Collection entries
---
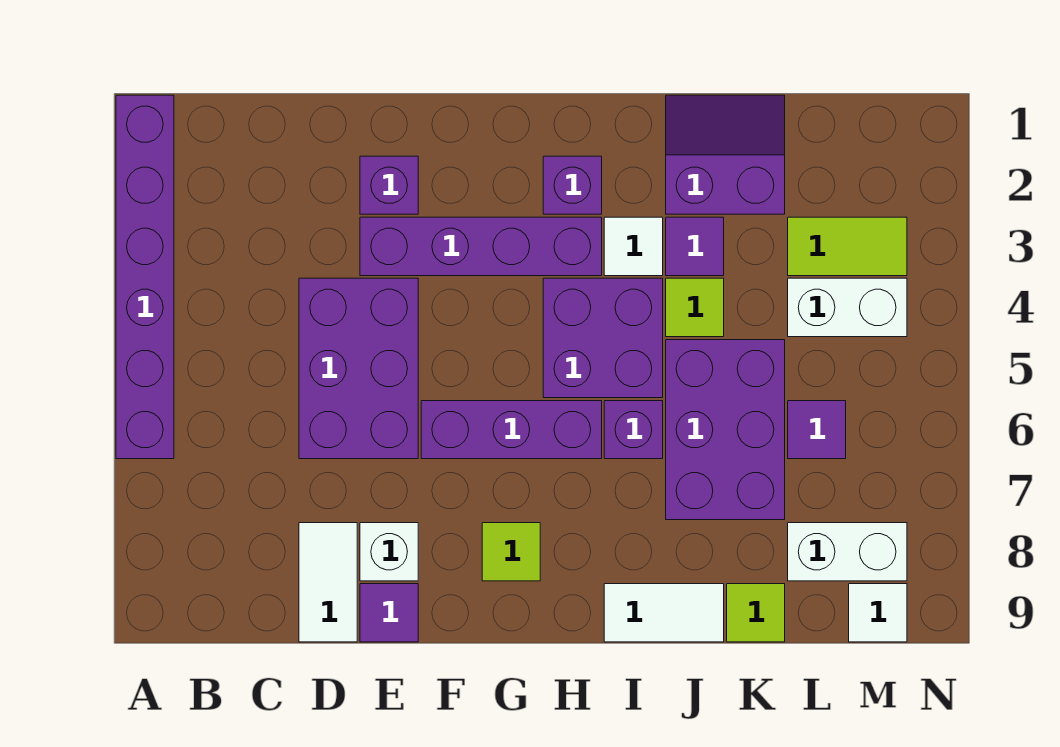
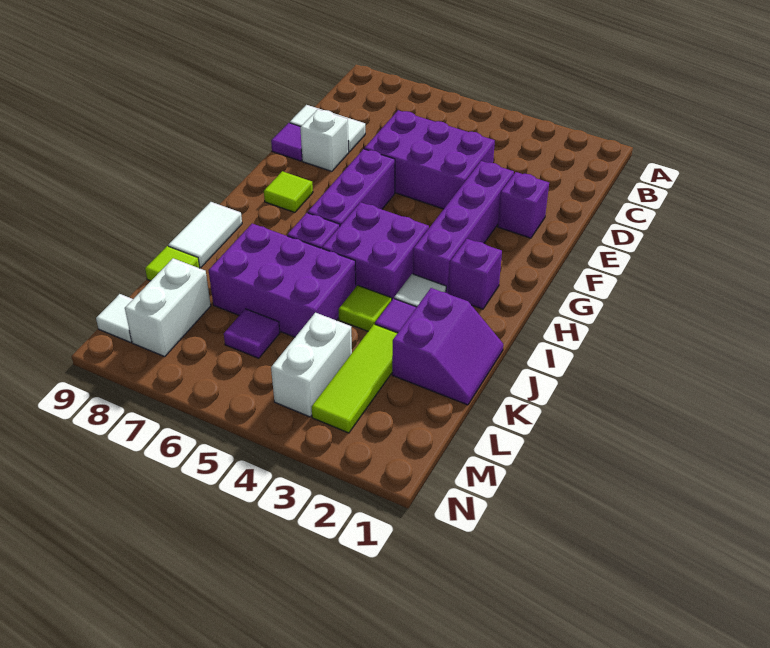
purple brick A1:A6 level 1 -> none
lime tile L3:M3 level 1 -> lime tile K3:M3 level 1

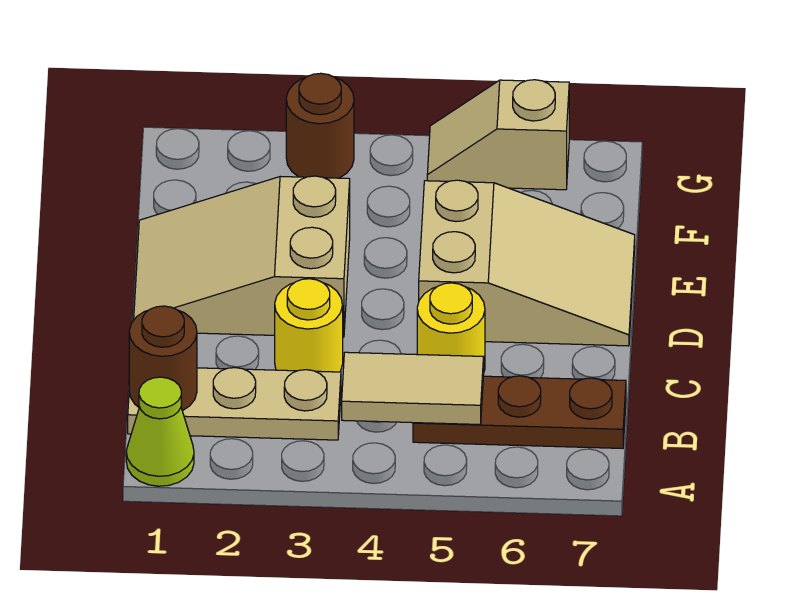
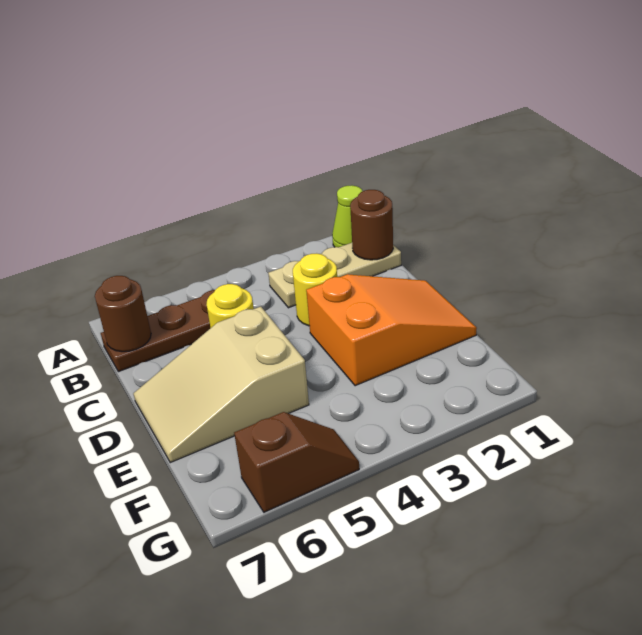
tan tile B4:B5 level 2 -> none
tan slope D1:E3 level 1 top 3 -> orange slope D1:E3 level 1 top 3
brown round brick G3 level 1 -> brown round brick B7 level 2
tan slope G5:G6 level 1 top 6 -> brown slope G5:G6 level 1 top 6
---
### Task item
In your copy, repeat the records above exactly and include no images.

### Finished task
purple brick A1:A6 level 1 -> none
lime tile L3:M3 level 1 -> lime tile K3:M3 level 1

tan tile B4:B5 level 2 -> none
tan slope D1:E3 level 1 top 3 -> orange slope D1:E3 level 1 top 3
brown round brick G3 level 1 -> brown round brick B7 level 2
tan slope G5:G6 level 1 top 6 -> brown slope G5:G6 level 1 top 6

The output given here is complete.